AIM:
Convert the lines between the one holding "Amberwell [698, 232]" and the one holding "harmonious [1040, 779]", inclusive, into a JSON list of strings with one string per line, skipping any blank lines.

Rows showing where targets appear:
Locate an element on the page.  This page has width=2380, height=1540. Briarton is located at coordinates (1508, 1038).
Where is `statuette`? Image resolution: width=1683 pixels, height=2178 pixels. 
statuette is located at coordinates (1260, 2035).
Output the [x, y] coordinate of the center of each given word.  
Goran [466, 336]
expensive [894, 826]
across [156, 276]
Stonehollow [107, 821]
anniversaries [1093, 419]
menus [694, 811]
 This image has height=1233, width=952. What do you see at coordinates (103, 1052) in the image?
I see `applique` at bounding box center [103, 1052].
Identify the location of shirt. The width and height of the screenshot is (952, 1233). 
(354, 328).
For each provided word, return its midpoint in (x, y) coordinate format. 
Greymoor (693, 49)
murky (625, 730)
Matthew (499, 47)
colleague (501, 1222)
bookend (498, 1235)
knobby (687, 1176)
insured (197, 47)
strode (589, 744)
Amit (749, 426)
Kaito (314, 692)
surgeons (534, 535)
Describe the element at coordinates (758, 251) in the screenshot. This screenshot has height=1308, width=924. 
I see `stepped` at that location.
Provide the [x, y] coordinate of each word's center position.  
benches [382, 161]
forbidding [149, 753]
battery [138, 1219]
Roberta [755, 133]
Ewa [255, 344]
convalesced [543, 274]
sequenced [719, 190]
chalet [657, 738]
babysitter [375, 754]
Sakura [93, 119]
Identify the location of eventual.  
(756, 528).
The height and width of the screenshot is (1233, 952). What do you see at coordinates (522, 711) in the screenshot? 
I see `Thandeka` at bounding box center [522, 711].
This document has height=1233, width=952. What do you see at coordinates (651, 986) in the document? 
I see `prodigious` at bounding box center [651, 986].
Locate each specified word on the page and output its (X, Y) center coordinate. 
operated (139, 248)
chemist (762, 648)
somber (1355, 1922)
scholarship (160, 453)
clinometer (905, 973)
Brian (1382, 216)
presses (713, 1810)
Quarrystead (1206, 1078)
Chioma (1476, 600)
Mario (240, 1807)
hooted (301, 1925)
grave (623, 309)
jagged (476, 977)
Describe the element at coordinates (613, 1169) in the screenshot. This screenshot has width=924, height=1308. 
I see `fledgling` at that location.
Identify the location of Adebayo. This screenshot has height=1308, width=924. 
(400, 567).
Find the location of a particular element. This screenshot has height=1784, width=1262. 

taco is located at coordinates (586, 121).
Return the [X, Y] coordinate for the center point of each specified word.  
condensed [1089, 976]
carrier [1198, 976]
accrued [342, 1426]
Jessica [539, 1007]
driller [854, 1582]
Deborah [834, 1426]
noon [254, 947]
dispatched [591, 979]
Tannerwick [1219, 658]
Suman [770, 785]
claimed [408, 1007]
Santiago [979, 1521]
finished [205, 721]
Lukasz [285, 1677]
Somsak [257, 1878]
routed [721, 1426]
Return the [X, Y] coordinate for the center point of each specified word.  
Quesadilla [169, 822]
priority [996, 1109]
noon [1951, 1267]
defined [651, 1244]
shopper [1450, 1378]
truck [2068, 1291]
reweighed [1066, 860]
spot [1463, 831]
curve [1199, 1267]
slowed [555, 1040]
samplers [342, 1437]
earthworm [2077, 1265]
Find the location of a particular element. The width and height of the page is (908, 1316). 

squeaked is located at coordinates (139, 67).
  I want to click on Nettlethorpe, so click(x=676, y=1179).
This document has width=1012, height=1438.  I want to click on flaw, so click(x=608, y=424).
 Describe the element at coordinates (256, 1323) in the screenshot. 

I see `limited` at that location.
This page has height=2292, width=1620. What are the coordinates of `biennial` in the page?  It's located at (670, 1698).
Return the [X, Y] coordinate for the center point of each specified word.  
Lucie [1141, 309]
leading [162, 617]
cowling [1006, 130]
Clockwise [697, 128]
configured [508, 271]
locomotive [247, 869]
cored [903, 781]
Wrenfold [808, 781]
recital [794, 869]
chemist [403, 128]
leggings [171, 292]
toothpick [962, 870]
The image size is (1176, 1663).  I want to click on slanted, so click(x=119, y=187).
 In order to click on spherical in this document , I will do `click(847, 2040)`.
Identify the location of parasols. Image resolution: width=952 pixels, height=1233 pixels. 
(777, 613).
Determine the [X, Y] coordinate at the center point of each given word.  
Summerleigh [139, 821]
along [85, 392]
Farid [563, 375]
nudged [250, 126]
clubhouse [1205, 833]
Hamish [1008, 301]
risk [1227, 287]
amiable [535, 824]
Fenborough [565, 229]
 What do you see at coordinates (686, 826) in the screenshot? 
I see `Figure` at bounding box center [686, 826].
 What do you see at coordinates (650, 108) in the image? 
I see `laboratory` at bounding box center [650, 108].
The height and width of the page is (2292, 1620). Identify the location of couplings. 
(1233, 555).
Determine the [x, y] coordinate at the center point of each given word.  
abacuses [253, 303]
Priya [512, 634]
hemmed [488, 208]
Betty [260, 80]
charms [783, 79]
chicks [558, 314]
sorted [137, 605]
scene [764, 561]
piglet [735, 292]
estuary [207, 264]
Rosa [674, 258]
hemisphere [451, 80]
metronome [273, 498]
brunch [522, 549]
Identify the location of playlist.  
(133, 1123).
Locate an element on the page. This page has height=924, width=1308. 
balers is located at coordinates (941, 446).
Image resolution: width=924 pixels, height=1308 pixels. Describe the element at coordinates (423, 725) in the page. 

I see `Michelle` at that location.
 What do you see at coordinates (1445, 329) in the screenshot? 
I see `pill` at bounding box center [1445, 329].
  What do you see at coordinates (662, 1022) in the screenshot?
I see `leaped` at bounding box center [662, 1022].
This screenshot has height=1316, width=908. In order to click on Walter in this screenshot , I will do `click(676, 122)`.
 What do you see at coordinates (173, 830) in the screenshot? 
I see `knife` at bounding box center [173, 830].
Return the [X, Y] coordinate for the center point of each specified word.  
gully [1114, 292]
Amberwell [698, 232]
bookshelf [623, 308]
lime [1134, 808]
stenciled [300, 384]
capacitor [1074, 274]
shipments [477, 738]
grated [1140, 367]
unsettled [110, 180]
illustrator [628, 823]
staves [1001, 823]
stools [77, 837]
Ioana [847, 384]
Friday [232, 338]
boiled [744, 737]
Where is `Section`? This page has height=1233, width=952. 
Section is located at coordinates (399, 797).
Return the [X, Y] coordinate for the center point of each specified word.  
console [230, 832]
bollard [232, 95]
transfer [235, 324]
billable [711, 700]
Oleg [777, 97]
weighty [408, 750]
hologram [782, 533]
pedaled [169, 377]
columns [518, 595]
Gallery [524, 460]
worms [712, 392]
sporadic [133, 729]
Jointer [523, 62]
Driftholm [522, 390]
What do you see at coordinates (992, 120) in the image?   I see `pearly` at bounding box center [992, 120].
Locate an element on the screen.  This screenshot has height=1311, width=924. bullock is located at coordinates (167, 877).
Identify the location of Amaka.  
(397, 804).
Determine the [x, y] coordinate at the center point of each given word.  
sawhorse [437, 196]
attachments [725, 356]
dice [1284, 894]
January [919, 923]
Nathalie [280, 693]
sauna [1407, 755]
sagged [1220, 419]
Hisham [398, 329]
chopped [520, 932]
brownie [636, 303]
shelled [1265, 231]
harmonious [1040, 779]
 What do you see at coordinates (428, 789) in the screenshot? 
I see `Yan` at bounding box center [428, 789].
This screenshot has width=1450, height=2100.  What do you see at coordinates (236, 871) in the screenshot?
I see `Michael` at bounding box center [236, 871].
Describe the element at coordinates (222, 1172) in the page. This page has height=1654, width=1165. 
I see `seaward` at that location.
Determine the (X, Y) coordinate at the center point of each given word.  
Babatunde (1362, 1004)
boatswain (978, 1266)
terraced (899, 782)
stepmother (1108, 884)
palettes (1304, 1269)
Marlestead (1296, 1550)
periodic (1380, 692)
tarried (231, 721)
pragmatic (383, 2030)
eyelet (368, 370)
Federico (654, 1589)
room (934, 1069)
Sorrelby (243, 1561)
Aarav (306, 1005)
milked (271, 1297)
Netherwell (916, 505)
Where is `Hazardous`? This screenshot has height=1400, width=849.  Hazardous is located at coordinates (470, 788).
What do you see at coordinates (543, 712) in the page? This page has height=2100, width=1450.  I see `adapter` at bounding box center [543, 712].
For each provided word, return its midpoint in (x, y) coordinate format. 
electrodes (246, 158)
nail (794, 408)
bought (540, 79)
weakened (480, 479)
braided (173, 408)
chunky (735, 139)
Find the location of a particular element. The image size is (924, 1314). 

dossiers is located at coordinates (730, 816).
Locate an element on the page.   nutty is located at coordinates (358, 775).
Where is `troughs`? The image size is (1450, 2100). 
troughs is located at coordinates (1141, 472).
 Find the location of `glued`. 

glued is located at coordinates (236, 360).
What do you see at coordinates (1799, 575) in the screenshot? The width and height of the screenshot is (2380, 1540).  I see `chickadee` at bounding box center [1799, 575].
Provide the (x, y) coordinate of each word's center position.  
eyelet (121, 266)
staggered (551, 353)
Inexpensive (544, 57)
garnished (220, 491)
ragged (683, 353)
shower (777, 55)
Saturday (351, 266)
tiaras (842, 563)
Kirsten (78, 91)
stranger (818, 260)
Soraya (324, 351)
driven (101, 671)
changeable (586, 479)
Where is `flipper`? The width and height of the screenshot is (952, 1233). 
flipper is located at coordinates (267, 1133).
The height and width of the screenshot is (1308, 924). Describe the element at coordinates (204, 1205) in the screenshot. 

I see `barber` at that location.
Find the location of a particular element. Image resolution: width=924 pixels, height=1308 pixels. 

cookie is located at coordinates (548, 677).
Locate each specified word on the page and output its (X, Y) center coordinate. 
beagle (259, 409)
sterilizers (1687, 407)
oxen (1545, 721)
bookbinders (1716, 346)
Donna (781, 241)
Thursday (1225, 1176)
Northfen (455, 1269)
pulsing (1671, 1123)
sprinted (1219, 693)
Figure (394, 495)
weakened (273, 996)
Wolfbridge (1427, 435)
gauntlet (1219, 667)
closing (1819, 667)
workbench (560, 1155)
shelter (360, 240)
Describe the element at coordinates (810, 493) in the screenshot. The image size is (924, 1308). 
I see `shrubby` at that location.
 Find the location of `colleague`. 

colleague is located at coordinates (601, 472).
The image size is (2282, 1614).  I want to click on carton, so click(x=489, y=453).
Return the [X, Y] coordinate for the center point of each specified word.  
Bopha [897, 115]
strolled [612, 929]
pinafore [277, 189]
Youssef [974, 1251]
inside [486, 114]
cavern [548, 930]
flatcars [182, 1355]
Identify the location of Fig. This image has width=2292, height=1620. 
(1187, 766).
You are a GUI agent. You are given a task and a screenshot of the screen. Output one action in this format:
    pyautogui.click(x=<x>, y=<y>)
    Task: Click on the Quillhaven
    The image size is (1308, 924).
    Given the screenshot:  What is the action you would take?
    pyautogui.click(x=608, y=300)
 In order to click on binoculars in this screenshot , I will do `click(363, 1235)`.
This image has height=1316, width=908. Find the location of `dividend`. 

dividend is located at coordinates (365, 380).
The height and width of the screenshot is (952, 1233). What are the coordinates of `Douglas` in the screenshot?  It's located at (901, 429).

EXERCISE OUTPUT:
[
  "Amberwell [698, 232]",
  "bookshelf [623, 308]",
  "lime [1134, 808]",
  "stenciled [300, 384]",
  "capacitor [1074, 274]",
  "shipments [477, 738]",
  "grated [1140, 367]",
  "unsettled [110, 180]",
  "illustrator [628, 823]",
  "staves [1001, 823]",
  "stools [77, 837]",
  "Ioana [847, 384]",
  "Friday [232, 338]",
  "boiled [744, 737]",
  "Where is `Section`? This page has height=1233, width=952. ",
  "Section is located at coordinates (399, 797).",
  "Return the [X, Y] coordinate for the center point of each specified word.  ",
  "console [230, 832]",
  "bollard [232, 95]",
  "transfer [235, 324]",
  "billable [711, 700]",
  "Oleg [777, 97]",
  "weighty [408, 750]",
  "hologram [782, 533]",
  "pedaled [169, 377]",
  "columns [518, 595]",
  "Gallery [524, 460]",
  "worms [712, 392]",
  "sporadic [133, 729]",
  "Jointer [523, 62]",
  "Driftholm [522, 390]",
  "What do you see at coordinates (992, 120) in the image?   I see `pearly` at bounding box center [992, 120].",
  "Locate an element on the screen.  This screenshot has height=1311, width=924. bullock is located at coordinates (167, 877).",
  "Identify the location of Amaka.  ",
  "(397, 804).",
  "Determine the [x, y] coordinate at the center point of each given word.  ",
  "sawhorse [437, 196]",
  "attachments [725, 356]",
  "dice [1284, 894]",
  "January [919, 923]",
  "Nathalie [280, 693]",
  "sauna [1407, 755]",
  "sagged [1220, 419]",
  "Hisham [398, 329]",
  "chopped [520, 932]",
  "brownie [636, 303]",
  "shelled [1265, 231]",
  "harmonious [1040, 779]"
]